(Change listing data)
------------------------------
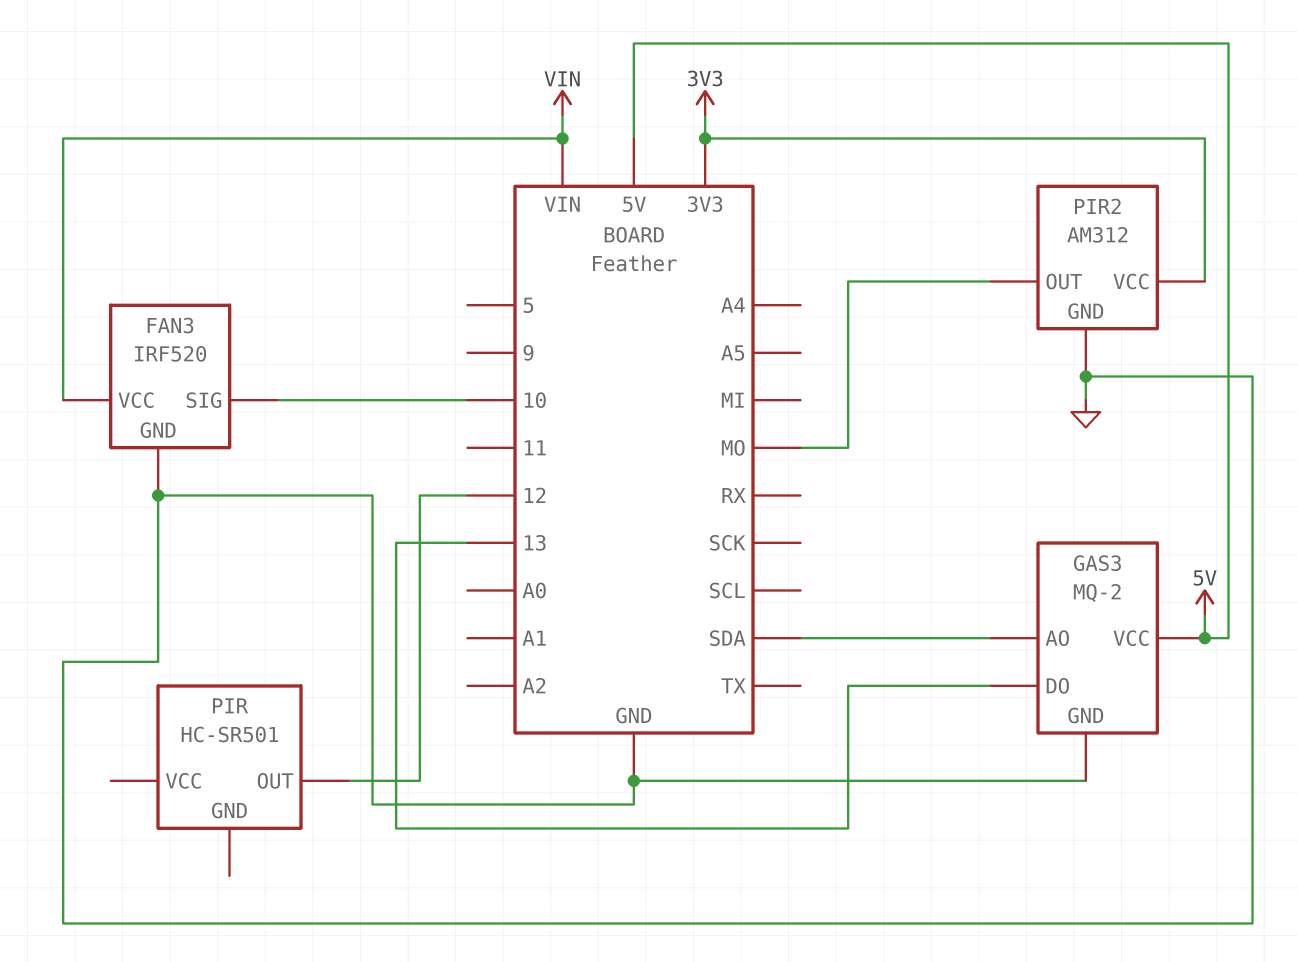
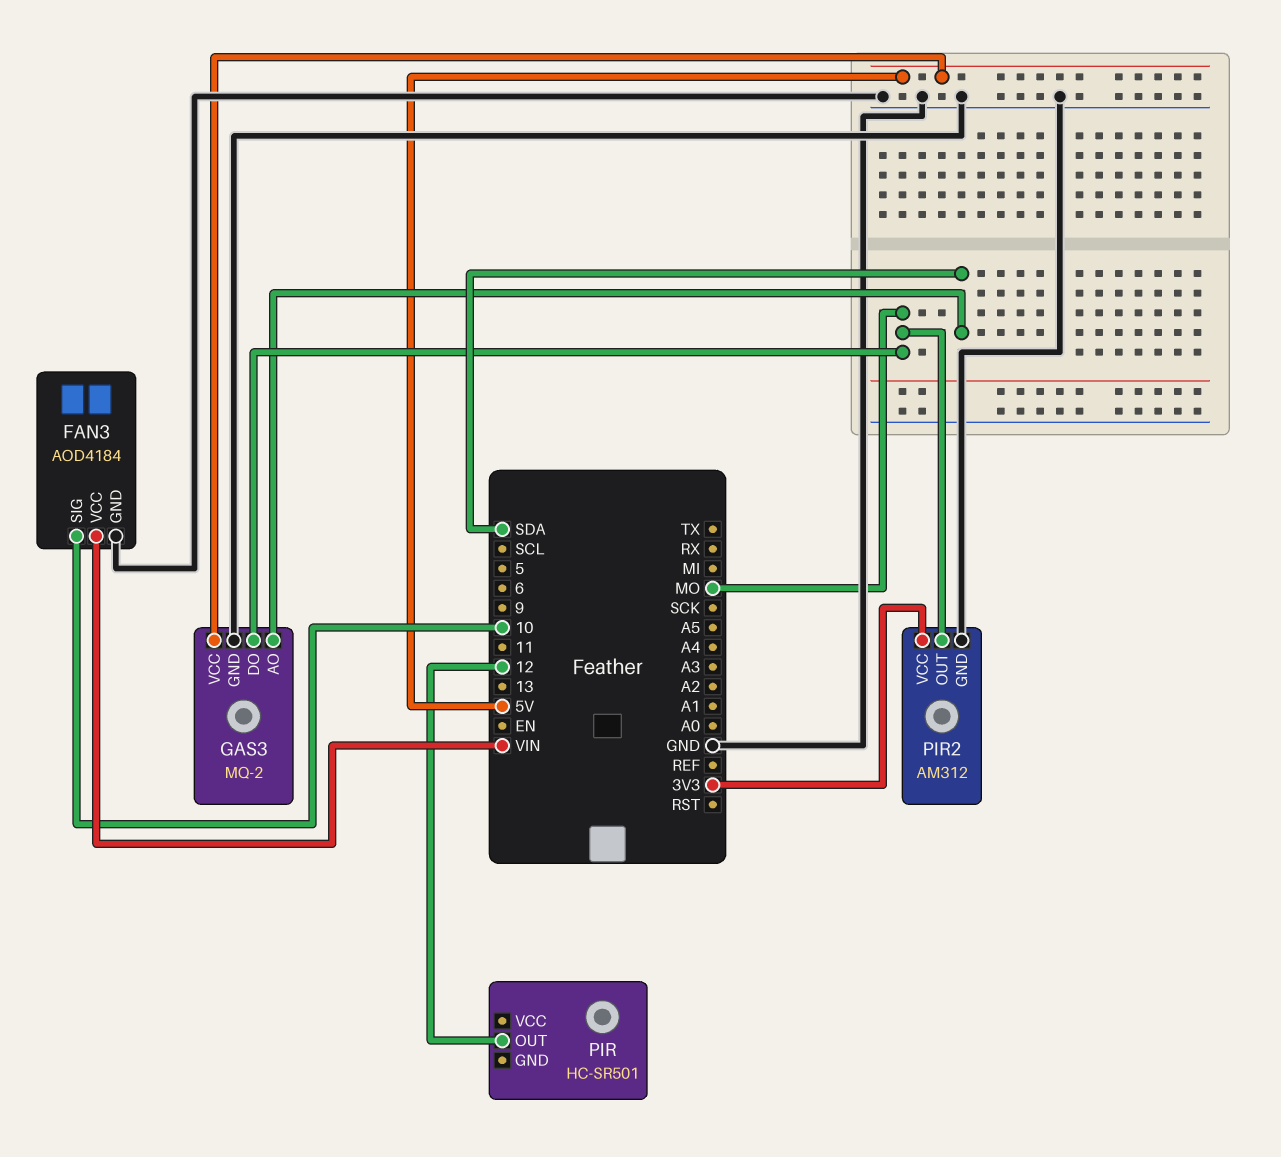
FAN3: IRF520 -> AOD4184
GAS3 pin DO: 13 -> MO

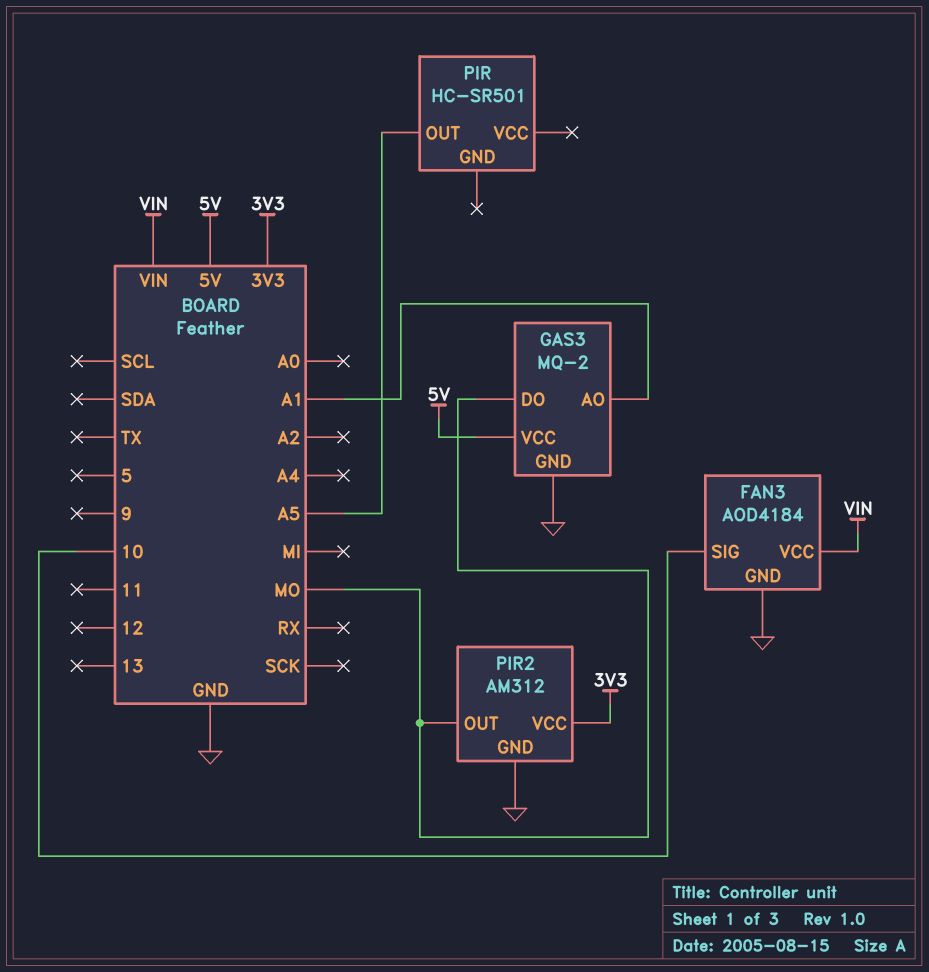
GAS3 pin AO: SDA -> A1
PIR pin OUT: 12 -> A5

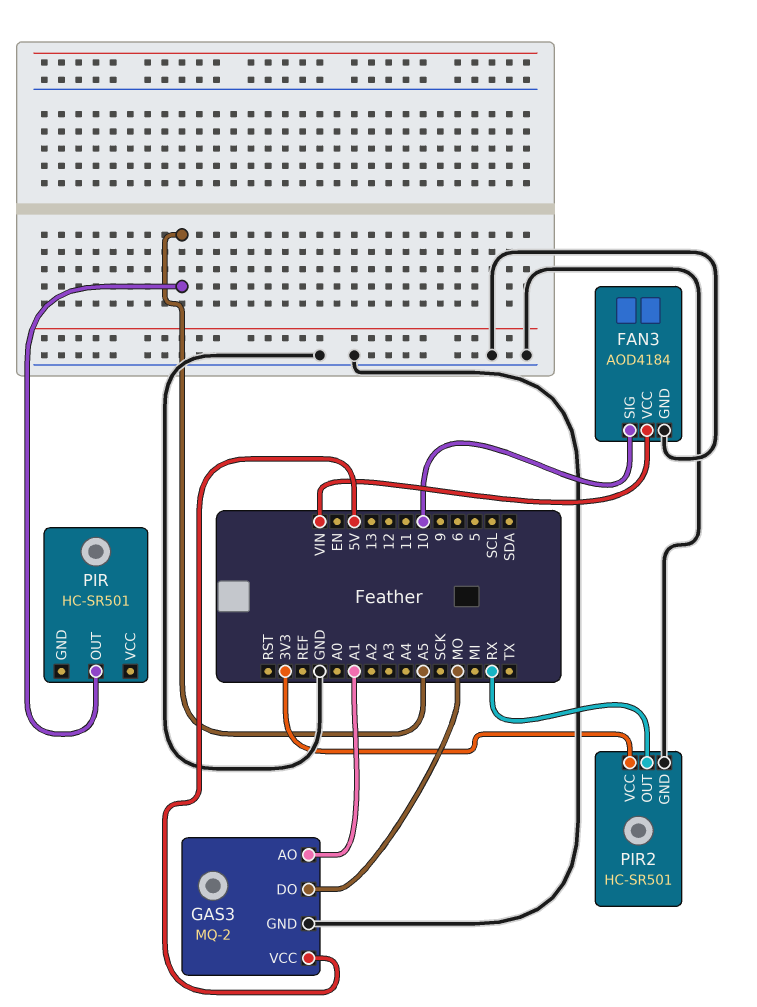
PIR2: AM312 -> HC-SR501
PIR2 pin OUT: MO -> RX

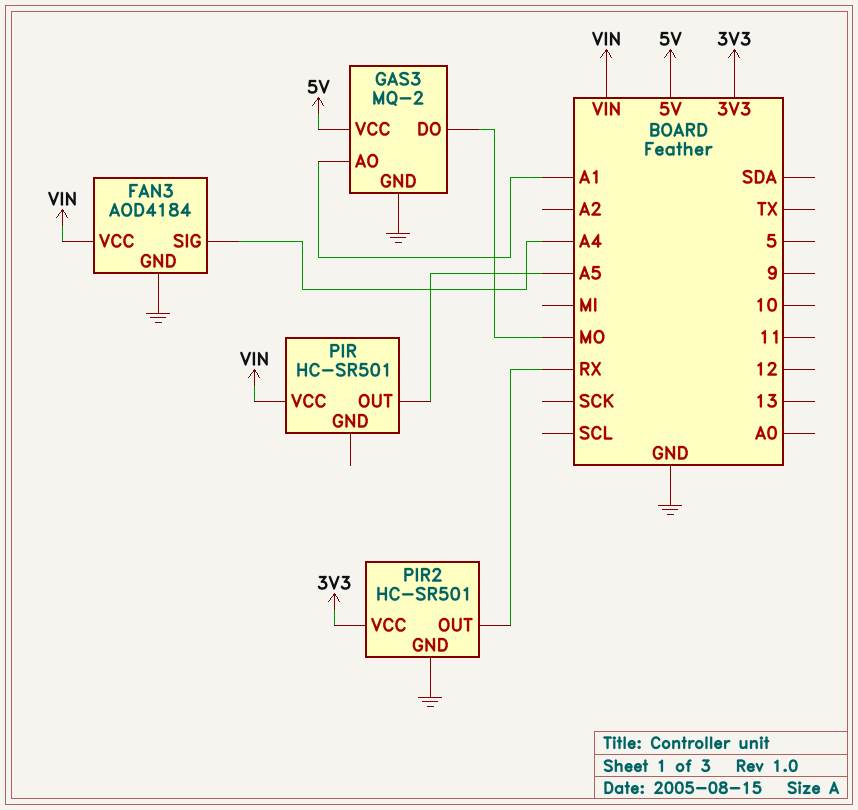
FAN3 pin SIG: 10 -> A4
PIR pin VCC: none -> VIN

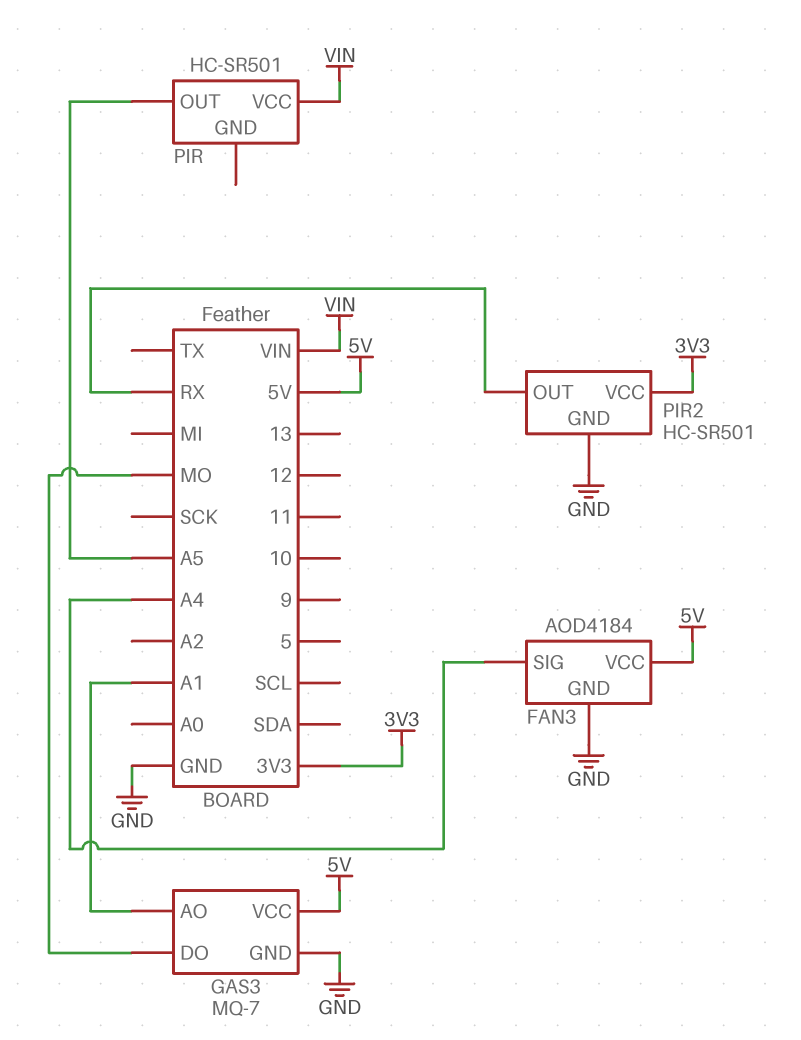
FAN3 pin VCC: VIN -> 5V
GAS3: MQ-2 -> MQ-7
------------------------------
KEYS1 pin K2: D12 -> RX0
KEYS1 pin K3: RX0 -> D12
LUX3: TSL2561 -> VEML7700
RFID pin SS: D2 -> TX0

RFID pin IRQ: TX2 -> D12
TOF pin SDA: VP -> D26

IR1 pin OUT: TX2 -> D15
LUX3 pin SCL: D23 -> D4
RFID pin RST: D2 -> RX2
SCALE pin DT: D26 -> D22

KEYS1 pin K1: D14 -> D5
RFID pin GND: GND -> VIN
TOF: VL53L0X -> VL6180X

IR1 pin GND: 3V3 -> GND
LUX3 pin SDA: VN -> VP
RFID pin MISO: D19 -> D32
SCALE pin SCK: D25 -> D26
------------------------------
→ **Problem requirements**
The lines you need are those containing "SCALE"; find them in the records and copy them.

→ **Solution to this exercise**
SCALE pin DT: D26 -> D22
SCALE pin SCK: D25 -> D26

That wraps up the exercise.